Problem requirements:
What you hand back must match the records word for word, with no pictures.

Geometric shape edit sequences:
^^^^
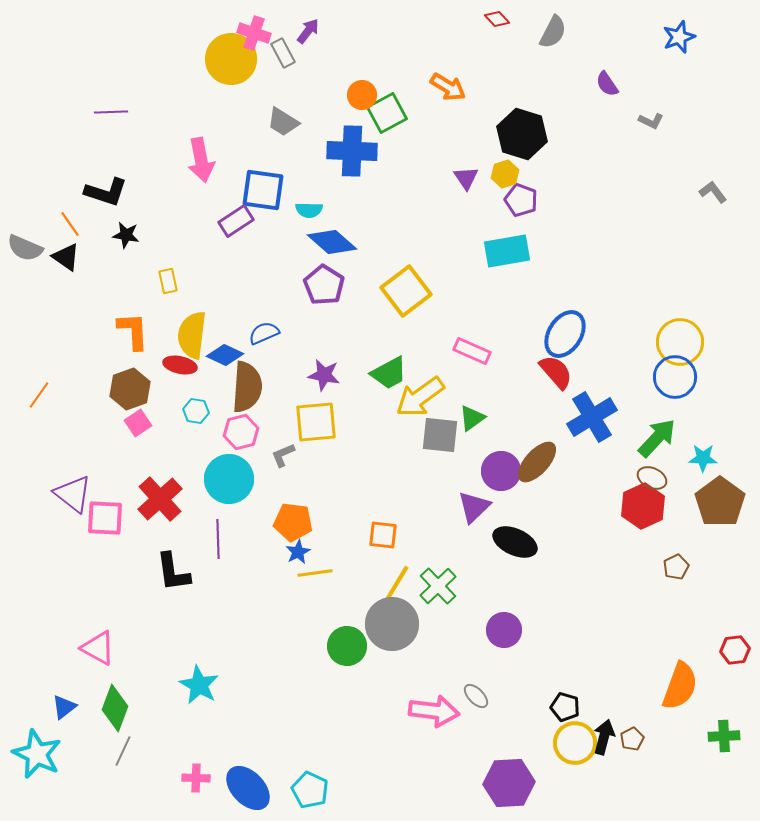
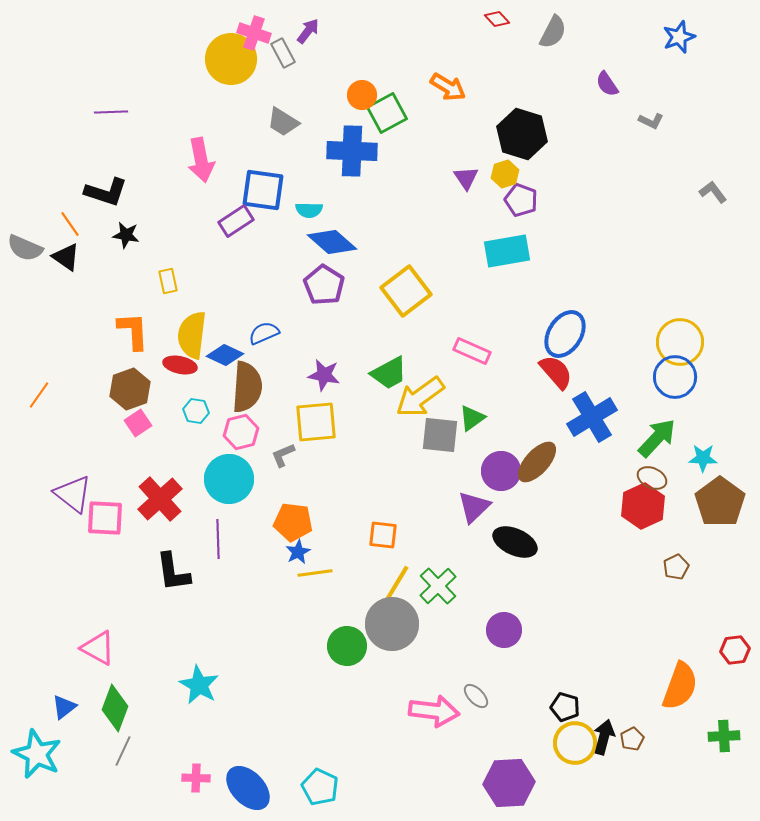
cyan pentagon at (310, 790): moved 10 px right, 3 px up
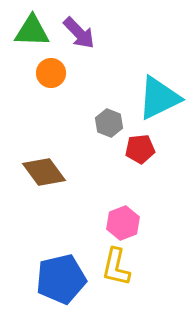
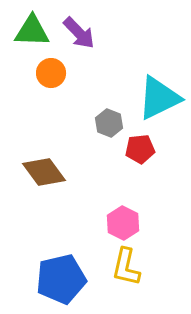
pink hexagon: rotated 12 degrees counterclockwise
yellow L-shape: moved 10 px right
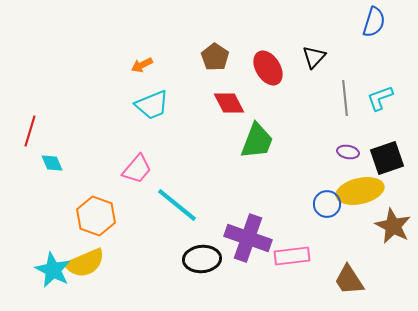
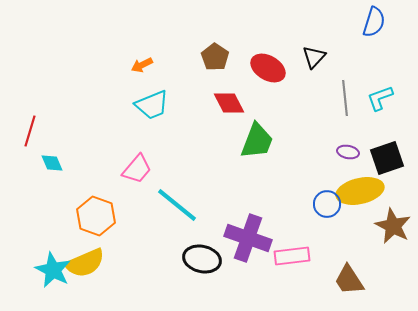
red ellipse: rotated 28 degrees counterclockwise
black ellipse: rotated 18 degrees clockwise
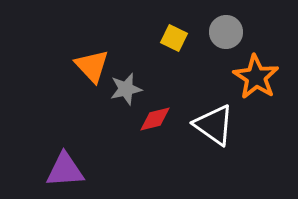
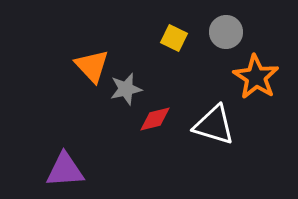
white triangle: rotated 18 degrees counterclockwise
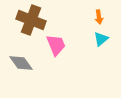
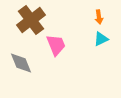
brown cross: rotated 32 degrees clockwise
cyan triangle: rotated 14 degrees clockwise
gray diamond: rotated 15 degrees clockwise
^^^^
Solution below:
cyan pentagon at (310, 790): moved 10 px right, 3 px up
pink hexagon: rotated 12 degrees counterclockwise
yellow L-shape: moved 10 px right
red ellipse: rotated 28 degrees counterclockwise
black ellipse: rotated 18 degrees clockwise
white triangle: rotated 18 degrees counterclockwise
brown cross: rotated 32 degrees clockwise
cyan triangle: rotated 14 degrees clockwise
gray diamond: rotated 15 degrees clockwise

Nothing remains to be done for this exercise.